▶ _Task_
From the entries below, copy every line that has the word "diode".

▶ _Exercise data_
- Opening Delimiter -

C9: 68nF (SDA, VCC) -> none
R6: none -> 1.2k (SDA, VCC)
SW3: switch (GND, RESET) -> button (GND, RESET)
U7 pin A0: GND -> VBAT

- Closing Delimiter -
- Opening Delimiter -

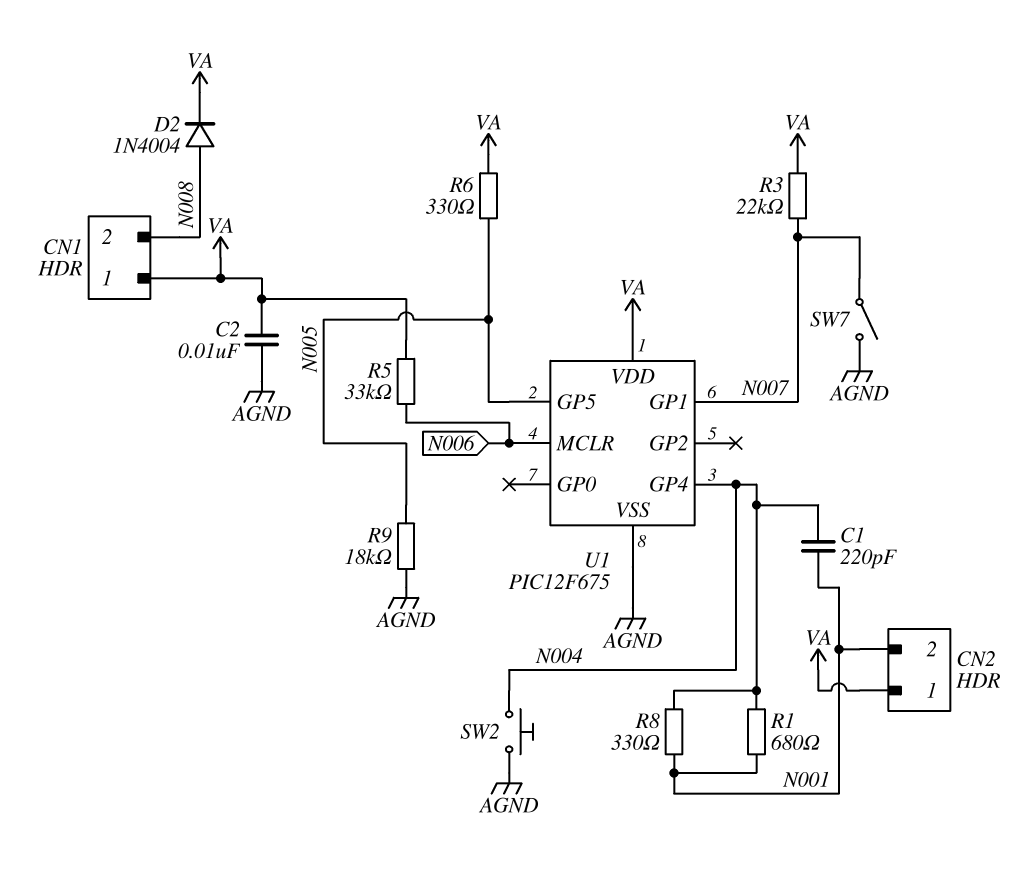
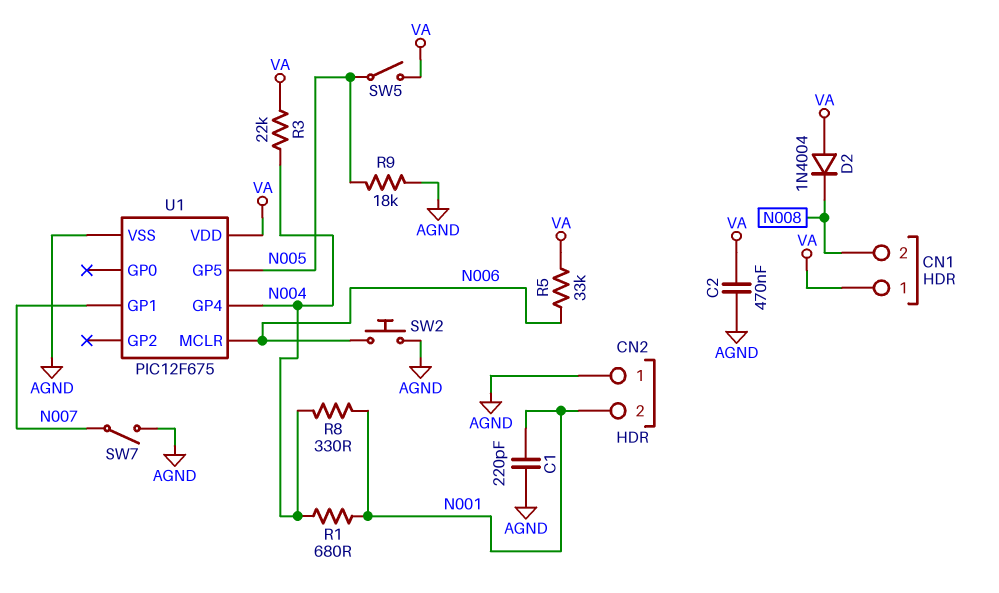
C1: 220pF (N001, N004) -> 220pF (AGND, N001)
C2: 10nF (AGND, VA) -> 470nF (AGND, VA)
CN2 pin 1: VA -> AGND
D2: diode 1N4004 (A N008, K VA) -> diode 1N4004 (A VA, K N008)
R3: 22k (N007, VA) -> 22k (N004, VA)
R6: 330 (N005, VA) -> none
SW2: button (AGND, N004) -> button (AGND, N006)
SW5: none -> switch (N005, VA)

- Closing Delimiter -
- Opening Delimiter -

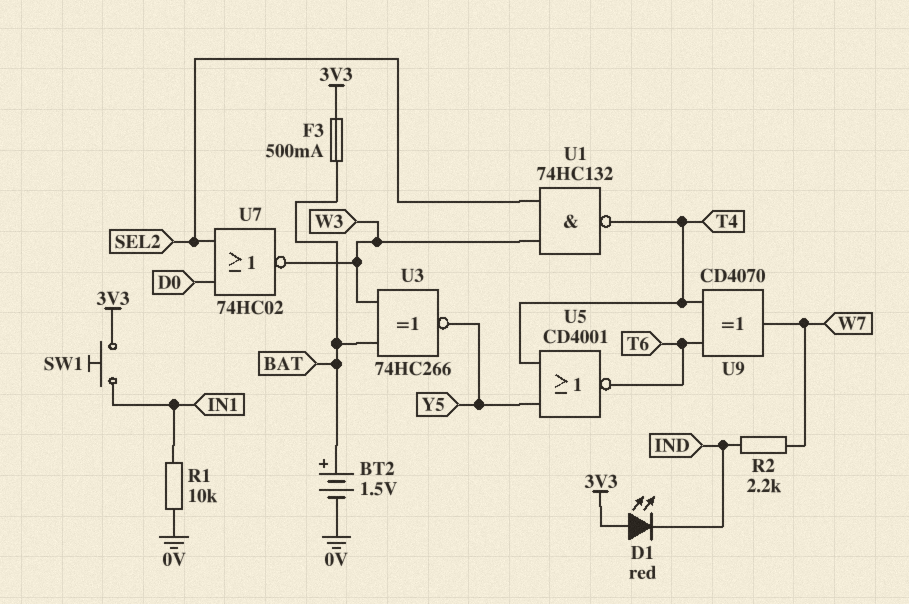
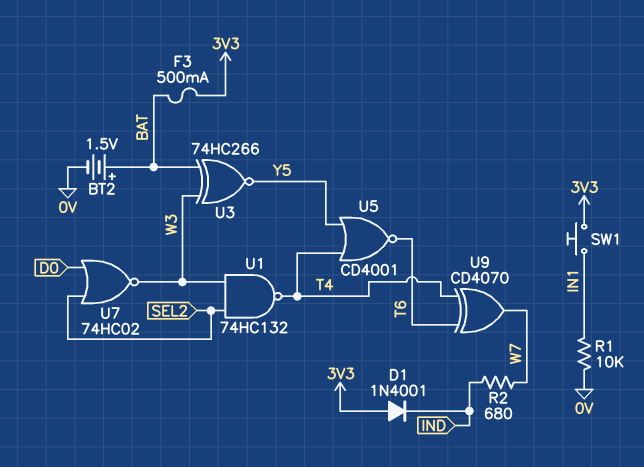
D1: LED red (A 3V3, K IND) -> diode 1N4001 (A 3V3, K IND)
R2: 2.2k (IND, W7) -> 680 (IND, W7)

- Closing Delimiter -

▶ _Answer section_
D2: diode 1N4004 (A N008, K VA) -> diode 1N4004 (A VA, K N008)
D1: LED red (A 3V3, K IND) -> diode 1N4001 (A 3V3, K IND)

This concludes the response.